Directions for this task - Return, word for word, only the lines of the data below that lie between the line with "R12: 27k (GND, n5) -> 43k (GND, n5)" and the line with "TP2: none -> test point (n7)", those two lines included.

Material provided -
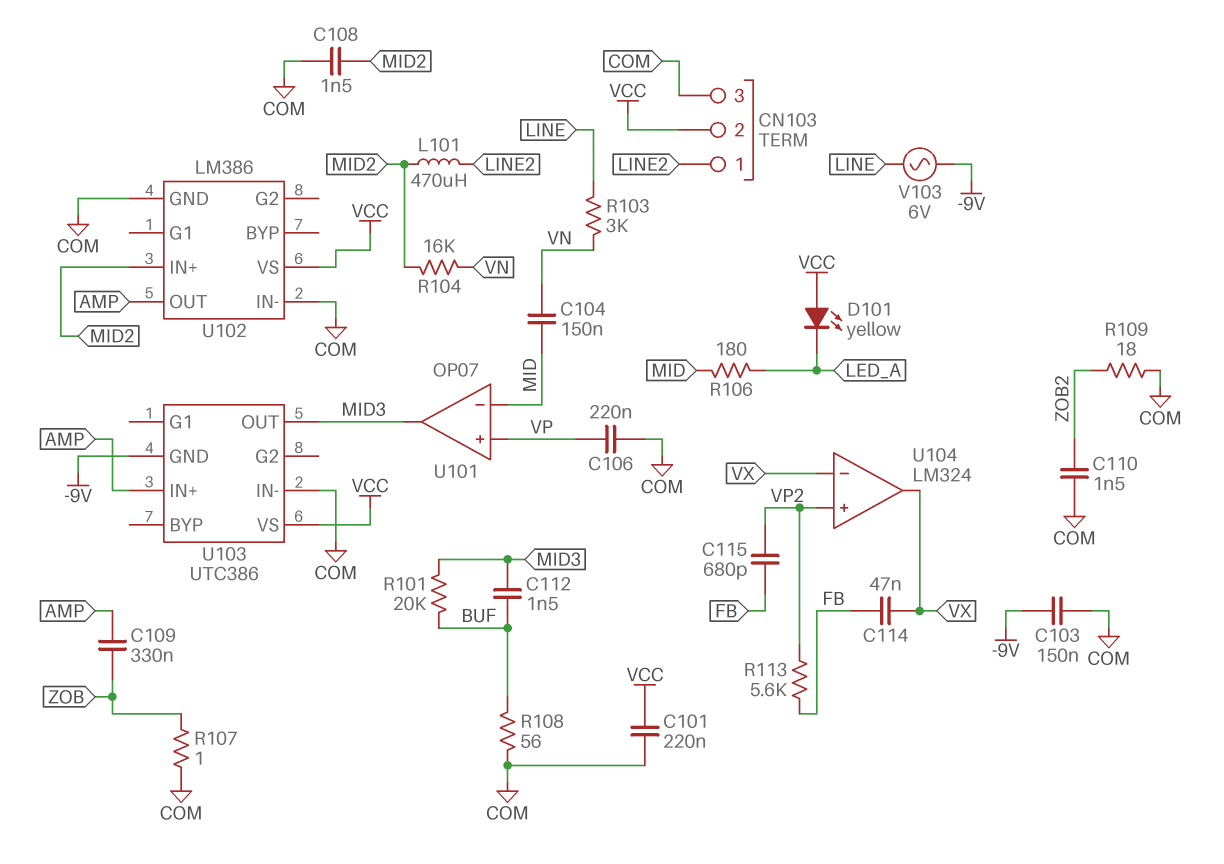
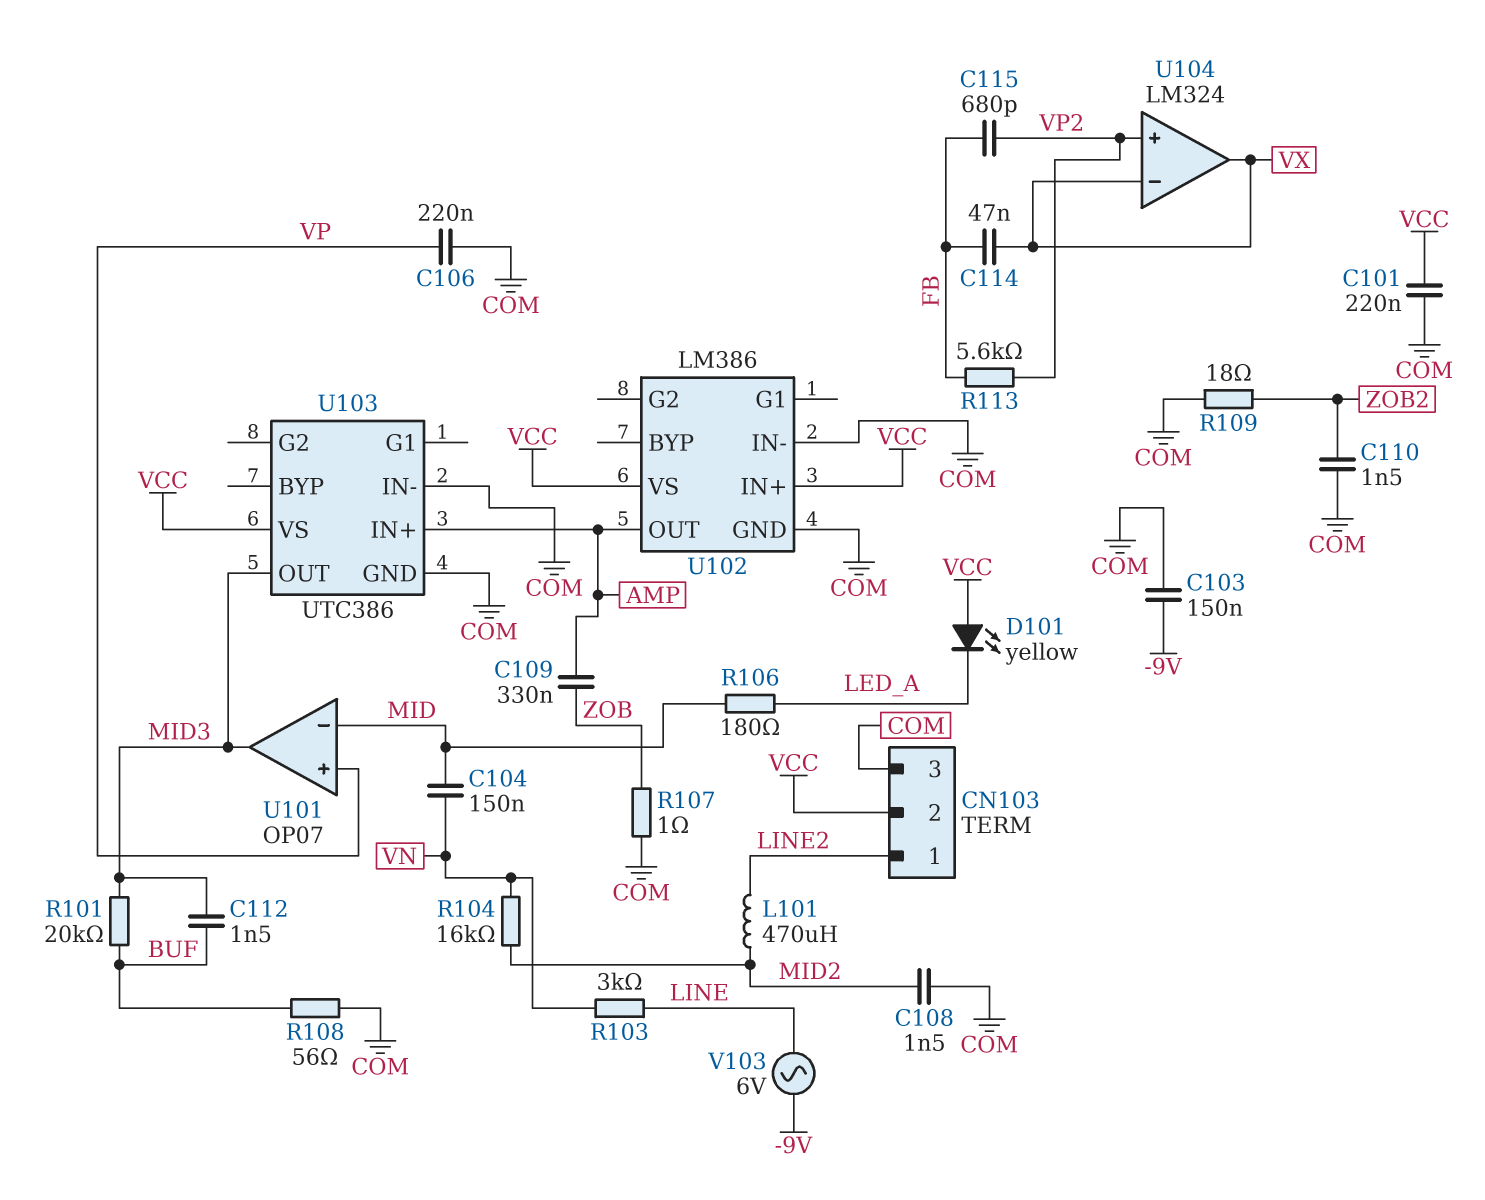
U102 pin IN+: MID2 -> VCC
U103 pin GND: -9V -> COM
...
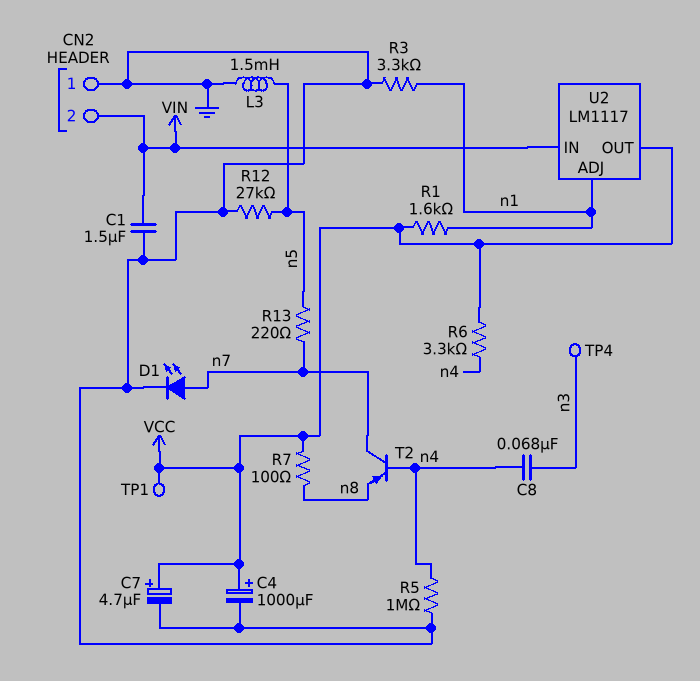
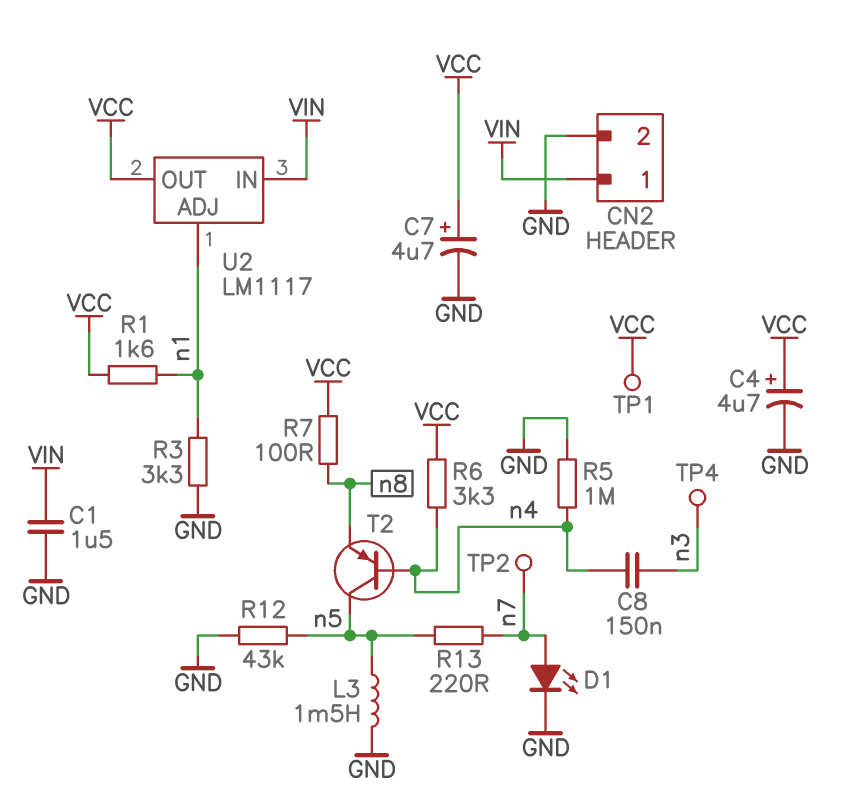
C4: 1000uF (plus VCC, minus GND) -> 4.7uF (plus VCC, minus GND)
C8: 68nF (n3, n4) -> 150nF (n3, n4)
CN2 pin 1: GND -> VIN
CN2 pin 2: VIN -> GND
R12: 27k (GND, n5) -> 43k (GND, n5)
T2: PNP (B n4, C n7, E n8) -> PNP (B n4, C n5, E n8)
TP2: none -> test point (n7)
...
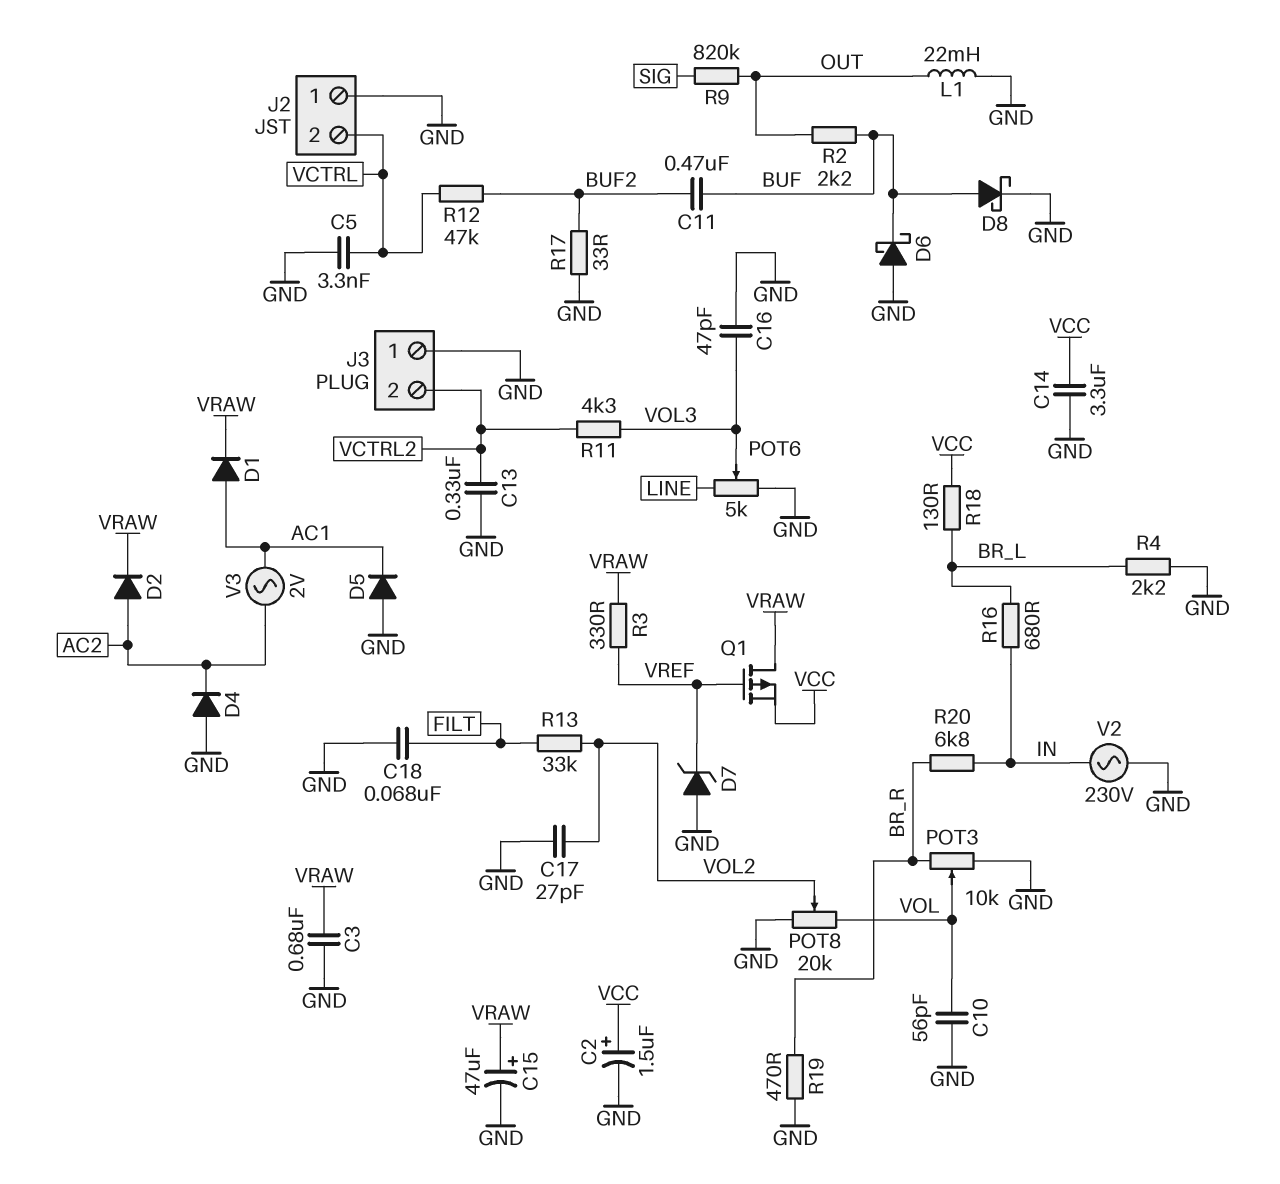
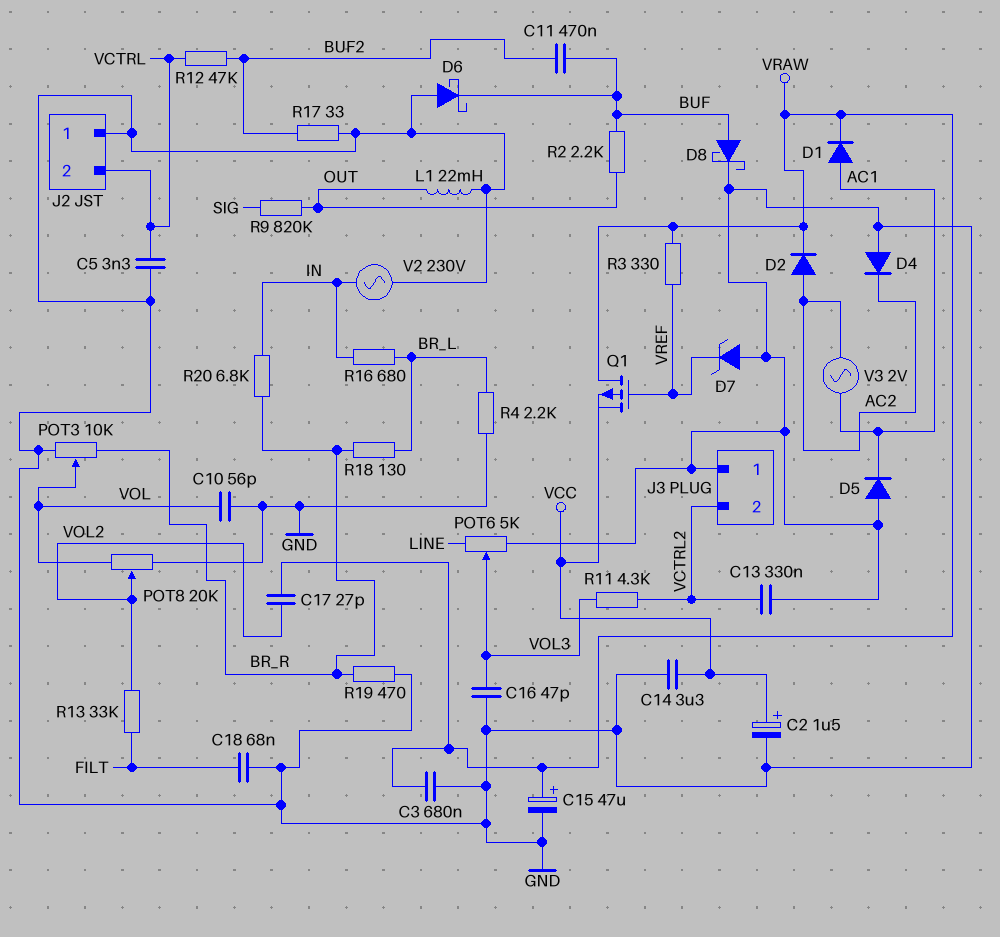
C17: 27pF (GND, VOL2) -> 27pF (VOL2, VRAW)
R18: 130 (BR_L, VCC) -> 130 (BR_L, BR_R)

Response below -
R12: 27k (GND, n5) -> 43k (GND, n5)
T2: PNP (B n4, C n7, E n8) -> PNP (B n4, C n5, E n8)
TP2: none -> test point (n7)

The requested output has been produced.